■ WHAT THE EXERCISE ASKS
Tally the lines of the records below that include the word "black", and write down only that tally.

----- DATA FOR REVIEW -----

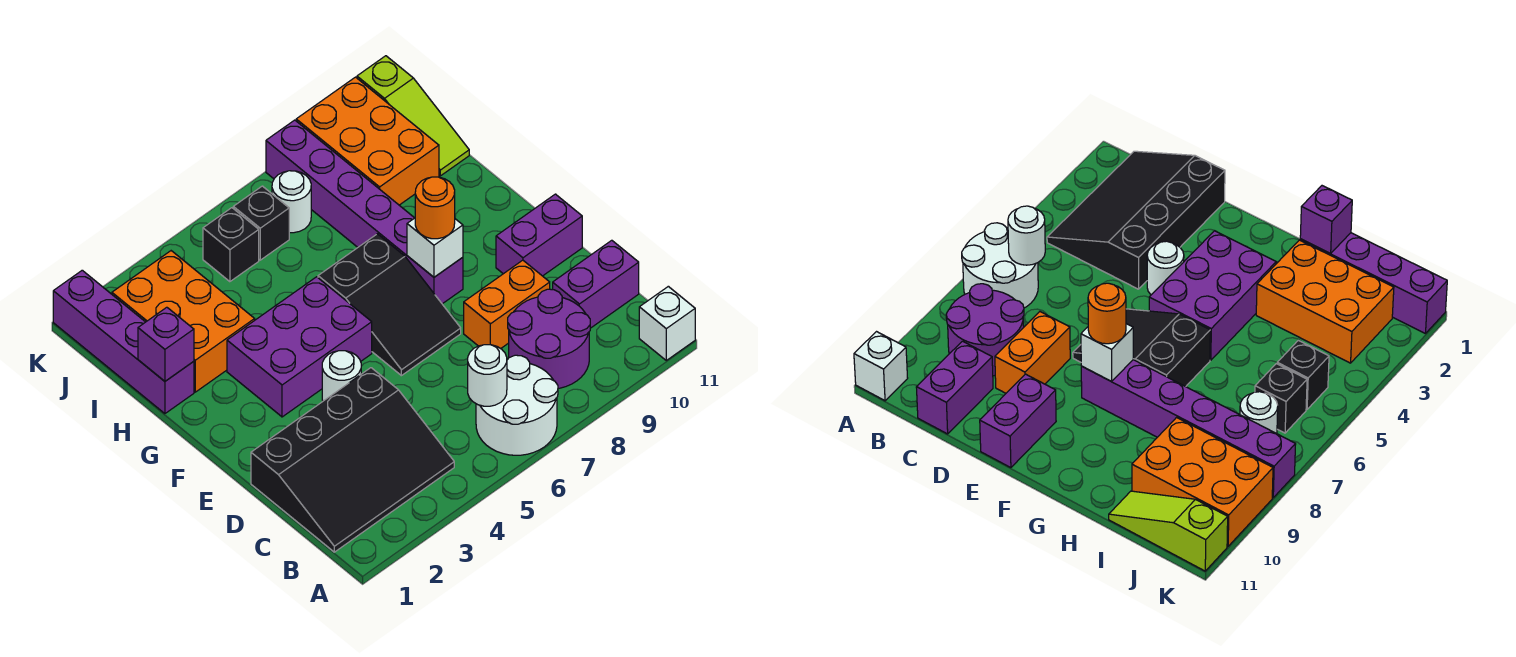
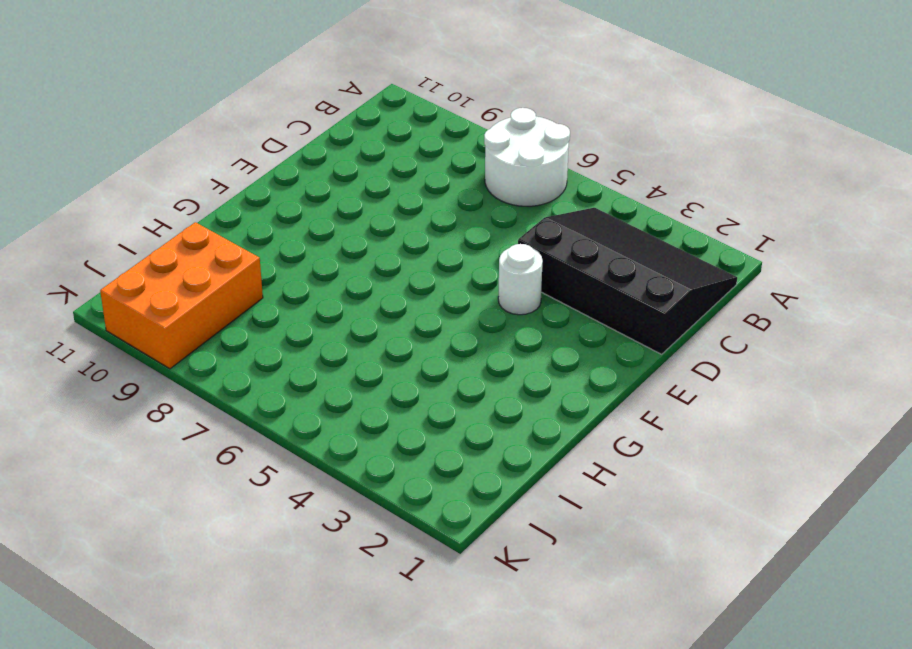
none -> white brick A11 level 1
none -> purple round brick B8:C9 level 1
none -> purple brick C10:C11 level 1

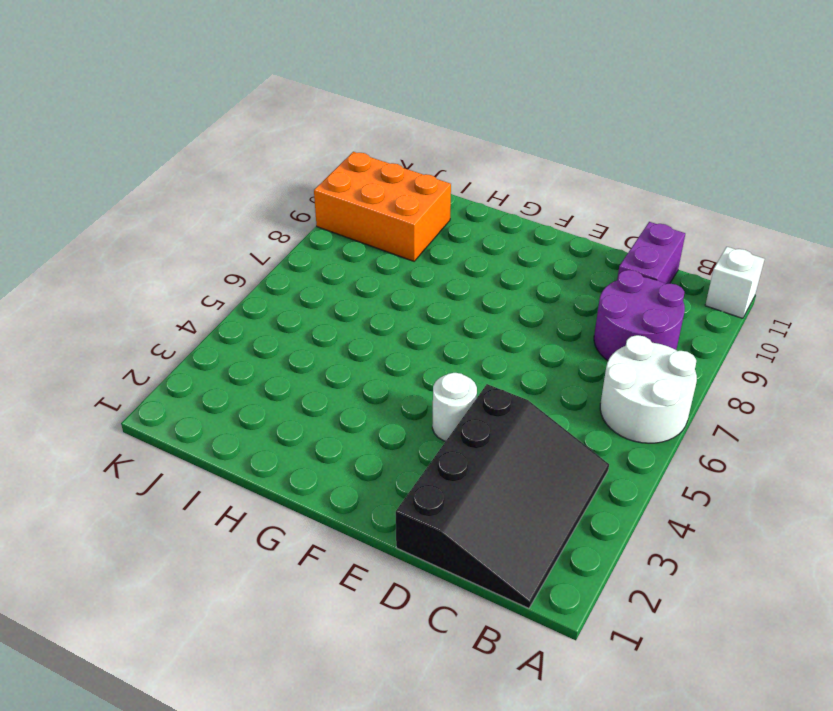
none -> orange brick D8:D9 level 1
none -> black slope E6:G7 level 1 top G
none -> purple brick E10:E11 level 1

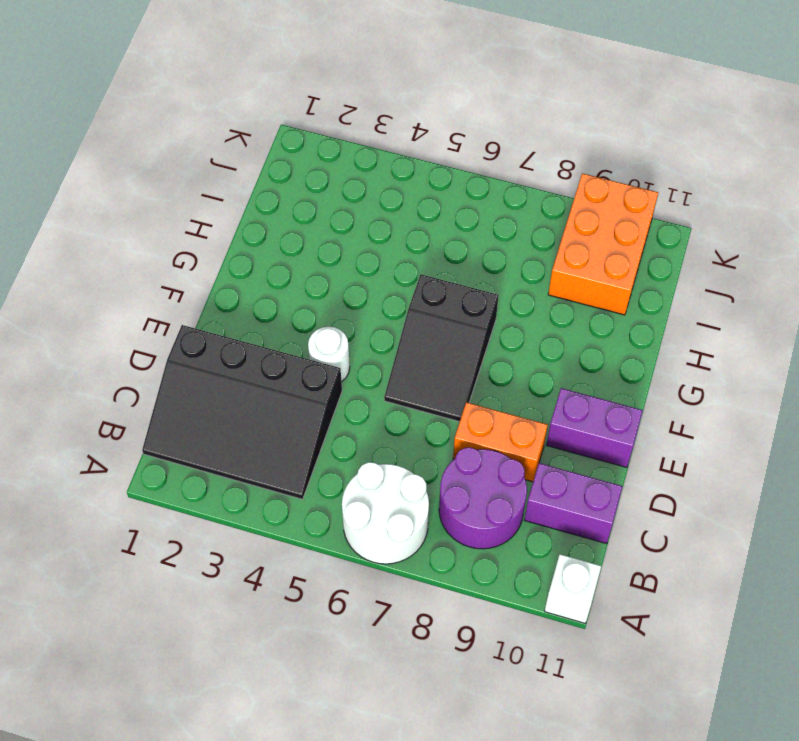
none -> purple brick F3:G5 level 1
none -> purple brick F8:K8 level 1
none -> purple brick H1:K1 level 1

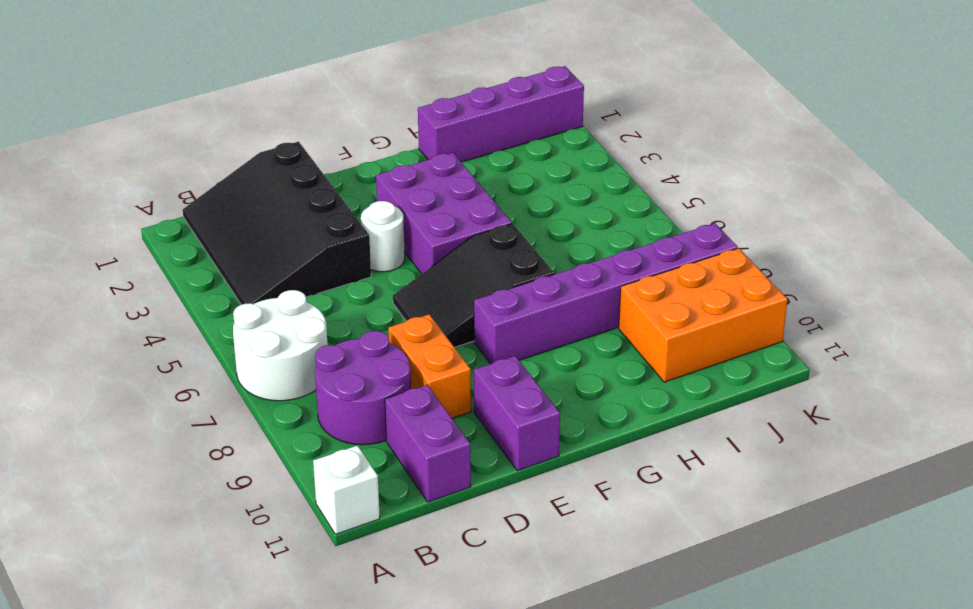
none -> orange brick H2:J3 level 1
none -> lime slope I11:K11 level 1 top K
none -> black brick J5 level 1

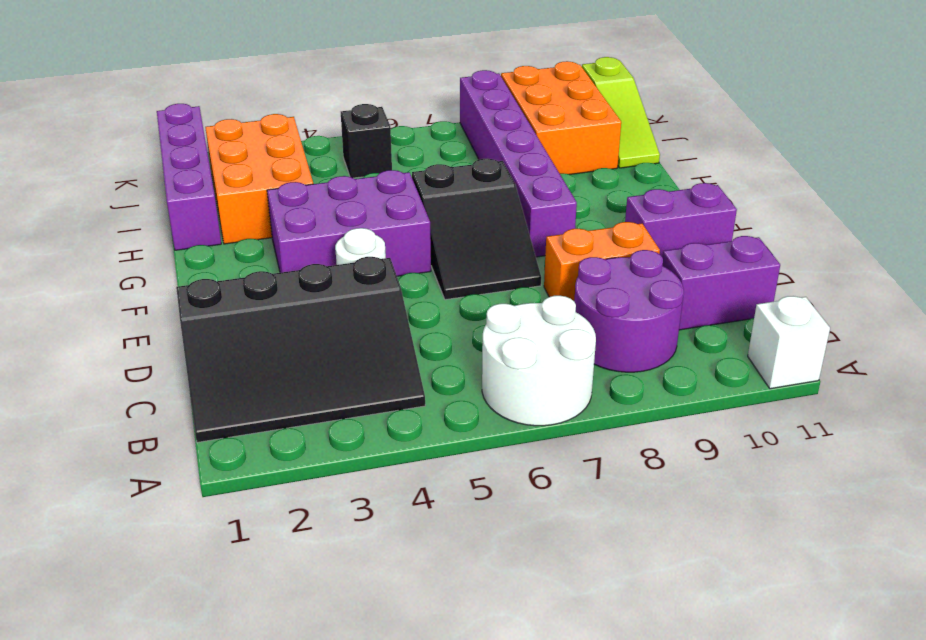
none -> black brick J6 level 1
none -> white round brick J7 level 1
none -> white round brick B6 level 2

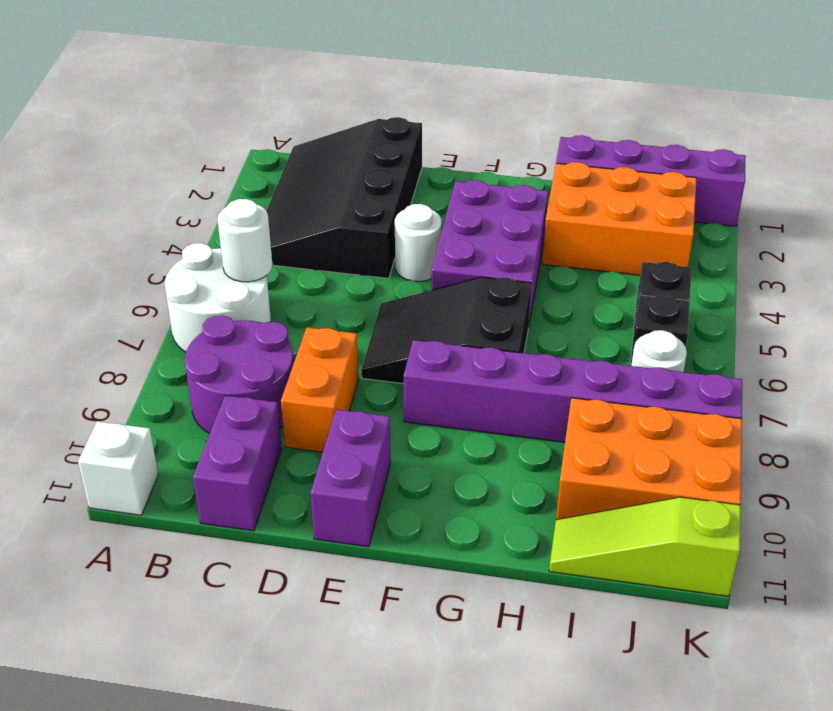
none -> white brick F8 level 2
none -> purple brick H1 level 2
none -> orange round brick F8 level 3

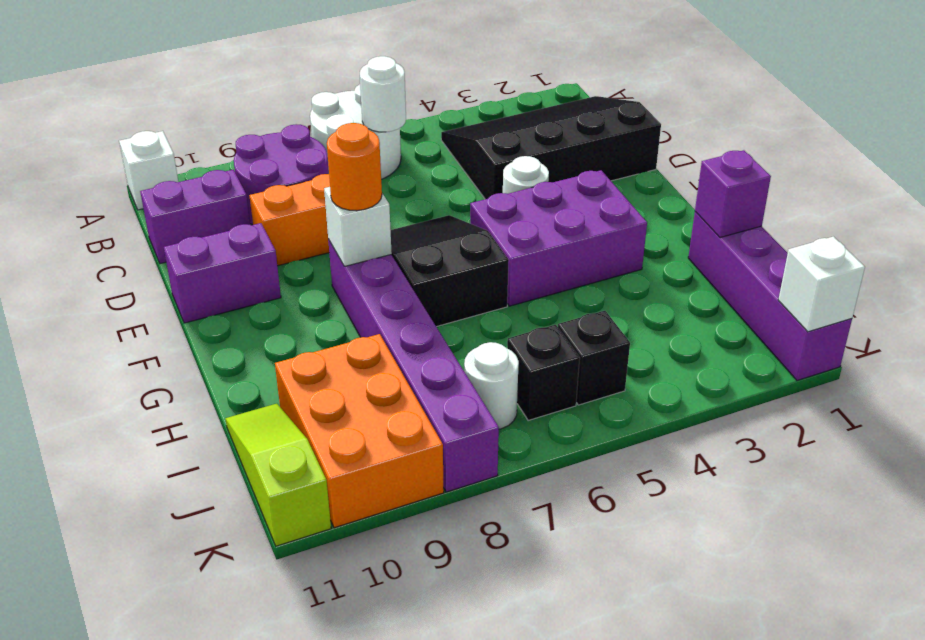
white brick K1 level 2 -> none
none -> orange brick H2:J3 level 1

-----

■ RESPONSE
3